** Begin Provided records **
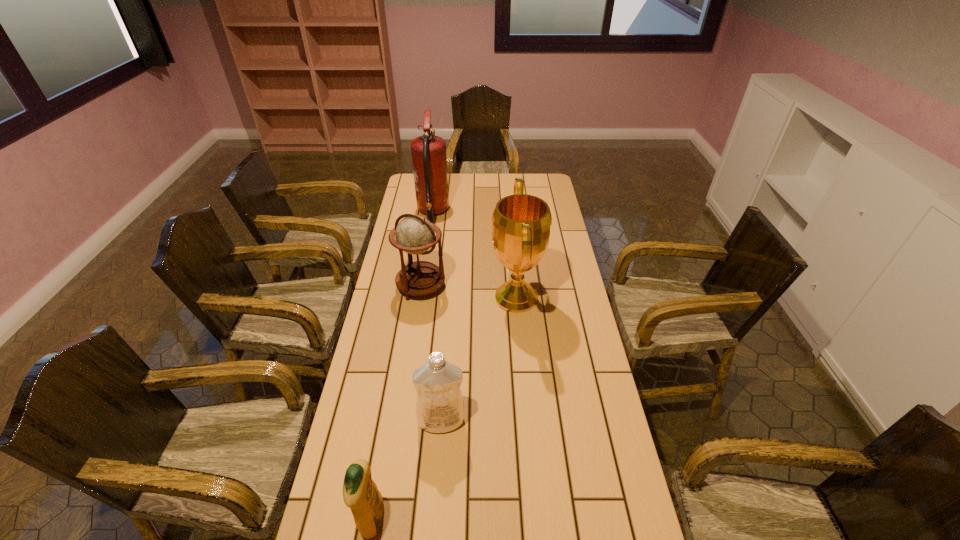
Locate an element on the screen. The image size is (960, 540). vacant area that lies between the right detergent and the third tallest object is located at coordinates (431, 354).

Select which object is the third closest to the fire extinguisher. Please provide its 2D coordinates. Your answer should be formatted as a tuple, i.e. [(x, y)], where the tuple contains the x and y coordinates of a point satisfying the conditions above.

[(439, 404)]

You are a GUI agent. You are given a task and a screenshot of the screen. Output one action in this format:
    pyautogui.click(x=<x>, y=<y>)
    Task: Click on the object that ranks as the third closest to the left detergent
    
    Given the screenshot: What is the action you would take?
    pyautogui.click(x=414, y=234)

Locate an element on the screen. This screenshot has width=960, height=540. vacant space that satisfies the following two spatial constraints: 1. at the front of the farthest object where the nozzle is aimed; 2. on the back side of the right detergent is located at coordinates coord(402,421).

This screenshot has width=960, height=540. What are the coordinates of `free space that satisfies the following two spatial constraints: 1. on the surface of the globe; 2. on the left side of the right detergent` in the screenshot? It's located at (401, 421).

The image size is (960, 540). Identify the location of free spot that satisfies the following two spatial constraints: 1. on the surface of the third tallest object; 2. on the right side of the farther detergent. (401, 421).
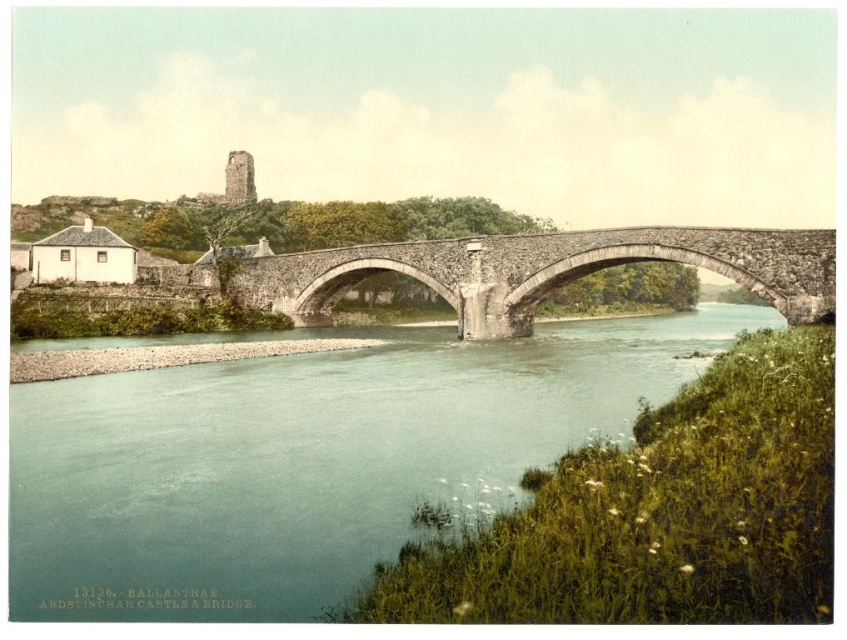
From the picture: Between clear blue water at center and stone arch bridge at center, which one has less height?

stone arch bridge at center

Who is lower down, clear blue water at center or stone arch bridge at center?

Positioned lower is clear blue water at center.

The height and width of the screenshot is (640, 847). I want to click on clear blue water at center, so click(307, 460).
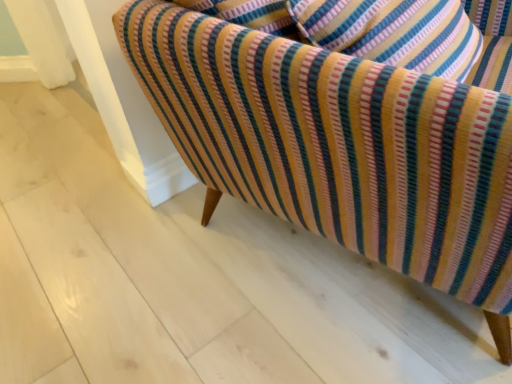
Question: Should I look upward or downward to see striped fabric sofa at center?

Choices:
 (A) up
 (B) down

Answer: (A)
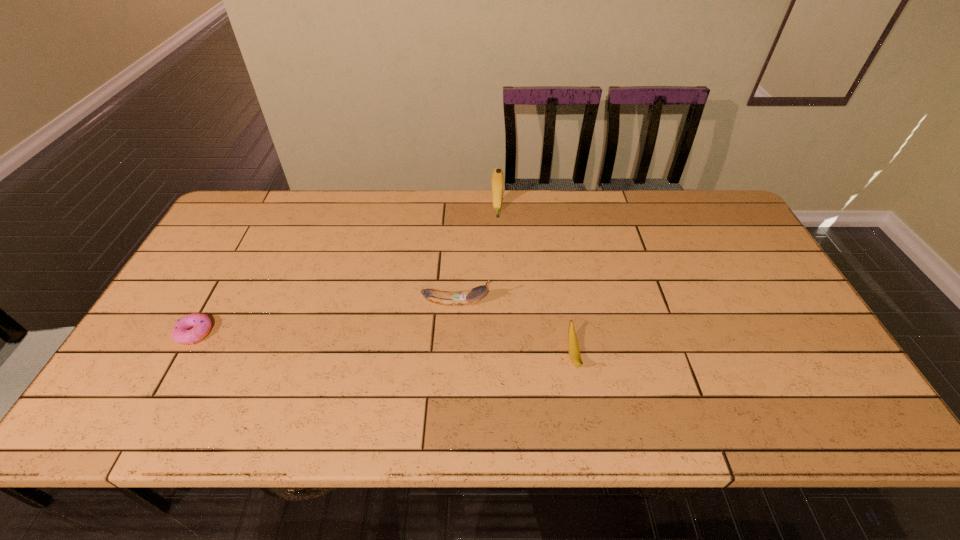
I want to click on vacant space situated 0.090m at the stem of the rightmost object, so click(x=585, y=418).

Find the location of a particular element. Image resolution: width=960 pixels, height=540 pixels. blank space located on the right of the doughnut is located at coordinates (264, 333).

Where is `object that is at the far edge`? Image resolution: width=960 pixels, height=540 pixels. object that is at the far edge is located at coordinates (497, 180).

At what (x,y) coordinates should I click in order to perform the action: click on object that is at the left edge. Please return your answer as a coordinate pair (x, y). Looking at the image, I should click on (182, 333).

In the image, there is a desktop. Where is `vacant region at the far edge`? vacant region at the far edge is located at coordinates (615, 211).

This screenshot has width=960, height=540. In the image, there is a desktop. Find the location of `free space at the near edge`. free space at the near edge is located at coordinates (195, 420).

The image size is (960, 540). Identify the location of free point at the left edge. click(x=146, y=390).

I want to click on vacant area at the right edge of the desktop, so click(x=780, y=336).

The width and height of the screenshot is (960, 540). I want to click on vacant space at the near left corner, so click(130, 418).

In the image, there is a desktop. At what (x,y) coordinates should I click in order to perform the action: click on vacant space at the far right corner. Please return your answer as a coordinate pair (x, y). Looking at the image, I should click on (682, 191).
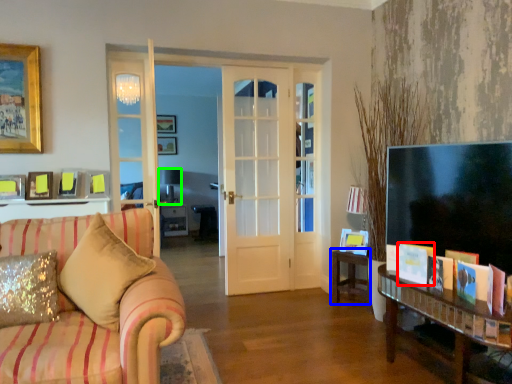
Question: Which object is positioned closest to book (highlighted by a red box)? Select from table (highlighted by a blue box) and lamp (highlighted by a green box).

Choices:
 (A) table
 (B) lamp

Answer: (A)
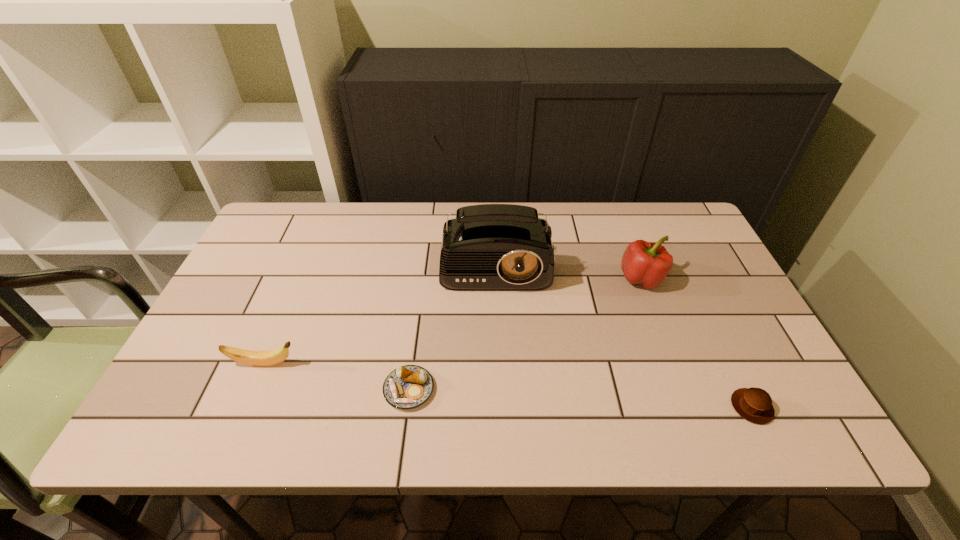
This screenshot has height=540, width=960. What are the coordinates of `vacant space located at the stem of the third nearest object` in the screenshot? It's located at (444, 364).

You are a GUI agent. You are given a task and a screenshot of the screen. Output one action in this format:
    pyautogui.click(x=<x>, y=<y>)
    Task: Click on the vacant space situated on the back of the muffin
    
    Given the screenshot: What is the action you would take?
    pyautogui.click(x=696, y=294)

Where is `vacant space located 0.210m on the left of the shortest object`? vacant space located 0.210m on the left of the shortest object is located at coordinates (288, 389).

Locate an element on the screen. This screenshot has height=540, width=960. object located at the far edge is located at coordinates (490, 247).

This screenshot has width=960, height=540. Find the location of `muffin situated at the near edge`. muffin situated at the near edge is located at coordinates (753, 404).

This screenshot has width=960, height=540. I want to click on pastry that is at the near edge, so click(407, 387).

Locate an element on the screen. Image resolution: width=960 pixels, height=540 pixels. object located in the left edge section of the desktop is located at coordinates (258, 358).

Identify the location of object situated at the right edge. The image size is (960, 540). (753, 404).

You are a GUI agent. You are given a task and a screenshot of the screen. Output one action in this format:
    pyautogui.click(x=<x>, y=<y>)
    Task: Click on the object that is at the near right corner
    This screenshot has height=540, width=960.
    Given the screenshot: What is the action you would take?
    pyautogui.click(x=753, y=404)

The height and width of the screenshot is (540, 960). I want to click on free space at the far edge of the desktop, so click(x=391, y=211).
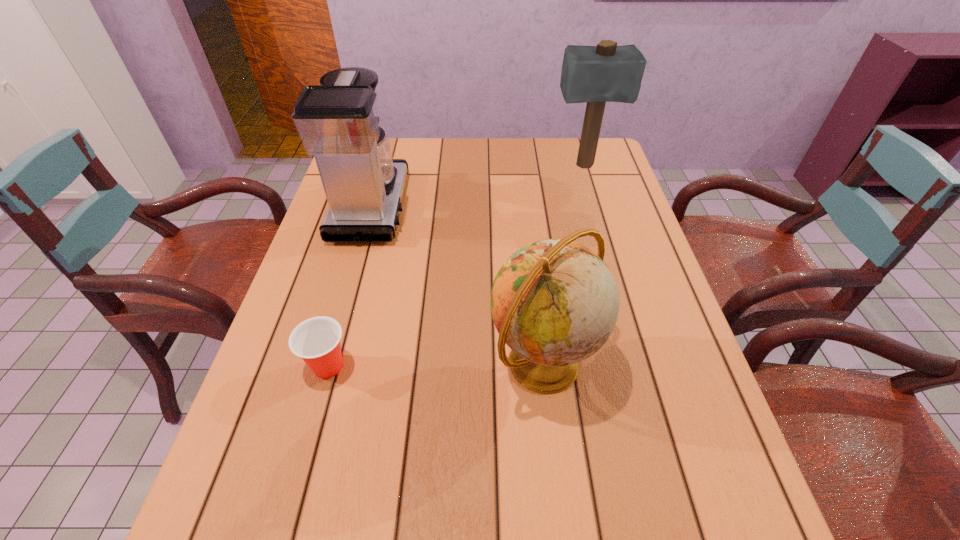
You are a GUI agent. You are given a task and a screenshot of the screen. Output one action in this format:
    pyautogui.click(x=<x>, y=<y>)
    Task: Click on the free location that satisfies the following two spatial constraints: 1. on the back side of the cup; 2. at the front of the coffee maker where the controls are located
    The width and height of the screenshot is (960, 540).
    Given the screenshot: What is the action you would take?
    pyautogui.click(x=372, y=207)

Identify the location of free space that satisfies the following two spatial constraints: 1. at the front of the globe where the controls are located; 2. on the left side of the coffee maker. (327, 365).

This screenshot has width=960, height=540. I want to click on vacant area in the image that satisfies the following two spatial constraints: 1. on the back side of the shortest object; 2. at the front of the coffee maker where the controls are located, so click(x=372, y=207).

I want to click on free space that satisfies the following two spatial constraints: 1. on the back side of the mallet; 2. on the right side of the globe, so click(519, 166).

What are the coordinates of `free location that satisfies the following two spatial constraints: 1. at the front of the coffee maker where the controls are located; 2. on the left side of the globe` in the screenshot? It's located at (327, 365).

What are the coordinates of `vacant region that satisfies the following two spatial constraints: 1. at the front of the shortest object where the controls are located; 2. on the left side of the coffee maker` in the screenshot? It's located at (326, 366).

At what (x,y) coordinates should I click in order to perform the action: click on free space that satisfies the following two spatial constraints: 1. on the back side of the mallet; 2. on the left side of the globe. Please return your answer as a coordinate pair (x, y). This screenshot has width=960, height=540. Looking at the image, I should click on (519, 166).

Locate an element on the screen. vacant space that satisfies the following two spatial constraints: 1. at the front of the cup where the controls are located; 2. on the left side of the coffee maker is located at coordinates (326, 366).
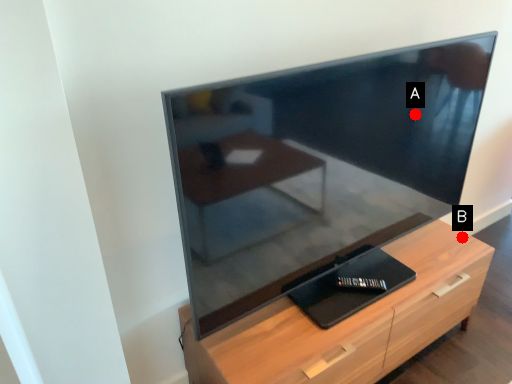
Question: Two points are circled on the image, labeled by A and B beside each circle. Which point appears closest to the camera in this image?

Choices:
 (A) A is closer
 (B) B is closer

Answer: (A)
** End Provided records **
Arrange the lines above as a JSON list of strings, one string per line. Leave out blank lines and the picture markers.

[
  "Locate an element on the screen. The image size is (960, 540). vacant area that lies between the right detergent and the third tallest object is located at coordinates (431, 354).",
  "Select which object is the third closest to the fire extinguisher. Please provide its 2D coordinates. Your answer should be formatted as a tuple, i.e. [(x, y)], where the tuple contains the x and y coordinates of a point satisfying the conditions above.",
  "[(439, 404)]",
  "You are a GUI agent. You are given a task and a screenshot of the screen. Output one action in this format:",
  "    pyautogui.click(x=<x>, y=<y>)",
  "    Task: Click on the object that ranks as the third closest to the left detergent",
  "    Given the screenshot: What is the action you would take?",
  "    pyautogui.click(x=414, y=234)",
  "Locate an element on the screen. This screenshot has width=960, height=540. vacant space that satisfies the following two spatial constraints: 1. at the front of the farthest object where the nozzle is aimed; 2. on the back side of the right detergent is located at coordinates coord(402,421).",
  "This screenshot has width=960, height=540. What are the coordinates of `free space that satisfies the following two spatial constraints: 1. on the surface of the globe; 2. on the left side of the right detergent` in the screenshot? It's located at (401, 421).",
  "The image size is (960, 540). Identify the location of free spot that satisfies the following two spatial constraints: 1. on the surface of the third tallest object; 2. on the right side of the farther detergent. (401, 421).",
  "From the picture: Between clear blue water at center and stone arch bridge at center, which one has less height?",
  "stone arch bridge at center",
  "Who is lower down, clear blue water at center or stone arch bridge at center?",
  "Positioned lower is clear blue water at center.",
  "The height and width of the screenshot is (640, 847). I want to click on clear blue water at center, so click(307, 460).",
  "Question: Should I look upward or downward to see striped fabric sofa at center?",
  "Choices:",
  " (A) up",
  " (B) down",
  "Answer: (A)",
  "I want to click on vacant space situated 0.090m at the stem of the rightmost object, so click(x=585, y=418).",
  "Find the location of a particular element. Image resolution: width=960 pixels, height=540 pixels. blank space located on the right of the doughnut is located at coordinates (264, 333).",
  "Where is `object that is at the far edge`? Image resolution: width=960 pixels, height=540 pixels. object that is at the far edge is located at coordinates (497, 180).",
  "At what (x,y) coordinates should I click in order to perform the action: click on object that is at the left edge. Please return your answer as a coordinate pair (x, y). Looking at the image, I should click on (182, 333).",
  "In the image, there is a desktop. Where is `vacant region at the far edge`? vacant region at the far edge is located at coordinates (615, 211).",
  "This screenshot has width=960, height=540. In the image, there is a desktop. Find the location of `free space at the near edge`. free space at the near edge is located at coordinates (195, 420).",
  "The image size is (960, 540). Identify the location of free point at the left edge. click(x=146, y=390).",
  "I want to click on vacant area at the right edge of the desktop, so click(x=780, y=336).",
  "The width and height of the screenshot is (960, 540). I want to click on vacant space at the near left corner, so click(130, 418).",
  "In the image, there is a desktop. At what (x,y) coordinates should I click in order to perform the action: click on vacant space at the far right corner. Please return your answer as a coordinate pair (x, y). Looking at the image, I should click on (682, 191).",
  "Question: Which object is positioned closest to book (highlighted by a red box)? Select from table (highlighted by a blue box) and lamp (highlighted by a green box).",
  "Choices:",
  " (A) table",
  " (B) lamp",
  "Answer: (A)",
  "This screenshot has height=540, width=960. What are the coordinates of `vacant space located at the stem of the third nearest object` in the screenshot? It's located at (444, 364).",
  "You are a GUI agent. You are given a task and a screenshot of the screen. Output one action in this format:",
  "    pyautogui.click(x=<x>, y=<y>)",
  "    Task: Click on the vacant space situated on the back of the muffin",
  "    Given the screenshot: What is the action you would take?",
  "    pyautogui.click(x=696, y=294)",
  "Where is `vacant space located 0.210m on the left of the shortest object`? vacant space located 0.210m on the left of the shortest object is located at coordinates (288, 389).",
  "Locate an element on the screen. This screenshot has height=540, width=960. object located at the far edge is located at coordinates (490, 247).",
  "This screenshot has width=960, height=540. Find the location of `muffin situated at the near edge`. muffin situated at the near edge is located at coordinates (753, 404).",
  "This screenshot has width=960, height=540. I want to click on pastry that is at the near edge, so click(407, 387).",
  "Locate an element on the screen. Image resolution: width=960 pixels, height=540 pixels. object located in the left edge section of the desktop is located at coordinates (258, 358).",
  "Identify the location of object situated at the right edge. The image size is (960, 540). (753, 404).",
  "You are a GUI agent. You are given a task and a screenshot of the screen. Output one action in this format:",
  "    pyautogui.click(x=<x>, y=<y>)",
  "    Task: Click on the object that is at the near right corner",
  "    This screenshot has height=540, width=960.",
  "    Given the screenshot: What is the action you would take?",
  "    pyautogui.click(x=753, y=404)",
  "The height and width of the screenshot is (540, 960). I want to click on free space at the far edge of the desktop, so click(x=391, y=211).",
  "You are a GUI agent. You are given a task and a screenshot of the screen. Output one action in this format:",
  "    pyautogui.click(x=<x>, y=<y>)",
  "    Task: Click on the free location that satisfies the following two spatial constraints: 1. on the back side of the cup; 2. at the front of the coffee maker where the controls are located",
  "    The width and height of the screenshot is (960, 540).",
  "    Given the screenshot: What is the action you would take?",
  "    pyautogui.click(x=372, y=207)",
  "Identify the location of free space that satisfies the following two spatial constraints: 1. at the front of the globe where the controls are located; 2. on the left side of the coffee maker. (327, 365).",
  "This screenshot has width=960, height=540. I want to click on vacant area in the image that satisfies the following two spatial constraints: 1. on the back side of the shortest object; 2. at the front of the coffee maker where the controls are located, so click(x=372, y=207).",
  "I want to click on free space that satisfies the following two spatial constraints: 1. on the back side of the mallet; 2. on the right side of the globe, so click(519, 166).",
  "What are the coordinates of `free location that satisfies the following two spatial constraints: 1. at the front of the coffee maker where the controls are located; 2. on the left side of the globe` in the screenshot? It's located at (327, 365).",
  "What are the coordinates of `vacant region that satisfies the following two spatial constraints: 1. at the front of the shortest object where the controls are located; 2. on the left side of the coffee maker` in the screenshot? It's located at (326, 366).",
  "At what (x,y) coordinates should I click in order to perform the action: click on free space that satisfies the following two spatial constraints: 1. on the back side of the mallet; 2. on the left side of the globe. Please return your answer as a coordinate pair (x, y). This screenshot has width=960, height=540. Looking at the image, I should click on (519, 166).",
  "Locate an element on the screen. vacant space that satisfies the following two spatial constraints: 1. at the front of the cup where the controls are located; 2. on the left side of the coffee maker is located at coordinates (326, 366).",
  "Question: Two points are circled on the image, labeled by A and B beside each circle. Which point appears closest to the camera in this image?",
  "Choices:",
  " (A) A is closer",
  " (B) B is closer",
  "Answer: (A)"
]